-------- Data for this task --------

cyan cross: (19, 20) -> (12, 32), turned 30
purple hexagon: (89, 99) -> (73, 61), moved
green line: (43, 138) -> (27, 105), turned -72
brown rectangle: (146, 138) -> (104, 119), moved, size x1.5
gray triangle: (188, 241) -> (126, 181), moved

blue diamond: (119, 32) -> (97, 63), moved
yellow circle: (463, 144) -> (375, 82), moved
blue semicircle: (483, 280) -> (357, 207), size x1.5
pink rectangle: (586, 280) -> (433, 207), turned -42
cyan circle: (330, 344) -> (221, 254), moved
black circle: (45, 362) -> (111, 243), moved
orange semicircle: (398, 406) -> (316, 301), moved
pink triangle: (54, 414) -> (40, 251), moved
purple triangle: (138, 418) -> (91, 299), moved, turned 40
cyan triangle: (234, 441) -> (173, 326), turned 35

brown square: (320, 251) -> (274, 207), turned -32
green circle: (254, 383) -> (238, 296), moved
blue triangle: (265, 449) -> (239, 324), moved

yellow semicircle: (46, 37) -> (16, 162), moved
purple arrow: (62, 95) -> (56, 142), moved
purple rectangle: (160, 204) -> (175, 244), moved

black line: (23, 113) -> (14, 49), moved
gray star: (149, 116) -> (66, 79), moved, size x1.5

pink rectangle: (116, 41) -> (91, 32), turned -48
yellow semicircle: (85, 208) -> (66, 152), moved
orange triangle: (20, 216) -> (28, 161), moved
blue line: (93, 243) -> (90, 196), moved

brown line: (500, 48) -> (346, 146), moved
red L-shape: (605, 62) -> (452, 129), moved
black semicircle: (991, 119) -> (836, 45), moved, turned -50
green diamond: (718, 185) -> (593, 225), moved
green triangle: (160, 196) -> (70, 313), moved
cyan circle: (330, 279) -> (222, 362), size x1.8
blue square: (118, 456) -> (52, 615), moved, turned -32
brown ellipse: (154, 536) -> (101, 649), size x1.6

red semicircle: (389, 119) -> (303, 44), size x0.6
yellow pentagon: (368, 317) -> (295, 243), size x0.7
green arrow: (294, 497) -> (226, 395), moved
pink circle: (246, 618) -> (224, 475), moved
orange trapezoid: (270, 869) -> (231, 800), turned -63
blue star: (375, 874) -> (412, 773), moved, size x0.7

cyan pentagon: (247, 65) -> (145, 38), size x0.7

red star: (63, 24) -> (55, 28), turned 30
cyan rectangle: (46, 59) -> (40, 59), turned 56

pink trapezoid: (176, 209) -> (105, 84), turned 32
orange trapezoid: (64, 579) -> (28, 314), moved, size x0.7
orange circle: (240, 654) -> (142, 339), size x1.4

--------

Where the line holding "yellow semicircle: (85, 208)" appears in the listing above, start reproducing exactly, and end with the line holding "cyan rectangle: (46, 59)".

Output below.
yellow semicircle: (85, 208) -> (66, 152), moved
orange triangle: (20, 216) -> (28, 161), moved
blue line: (93, 243) -> (90, 196), moved

brown line: (500, 48) -> (346, 146), moved
red L-shape: (605, 62) -> (452, 129), moved
black semicircle: (991, 119) -> (836, 45), moved, turned -50
green diamond: (718, 185) -> (593, 225), moved
green triangle: (160, 196) -> (70, 313), moved
cyan circle: (330, 279) -> (222, 362), size x1.8
blue square: (118, 456) -> (52, 615), moved, turned -32
brown ellipse: (154, 536) -> (101, 649), size x1.6

red semicircle: (389, 119) -> (303, 44), size x0.6
yellow pentagon: (368, 317) -> (295, 243), size x0.7
green arrow: (294, 497) -> (226, 395), moved
pink circle: (246, 618) -> (224, 475), moved
orange trapezoid: (270, 869) -> (231, 800), turned -63
blue star: (375, 874) -> (412, 773), moved, size x0.7

cyan pentagon: (247, 65) -> (145, 38), size x0.7

red star: (63, 24) -> (55, 28), turned 30
cyan rectangle: (46, 59) -> (40, 59), turned 56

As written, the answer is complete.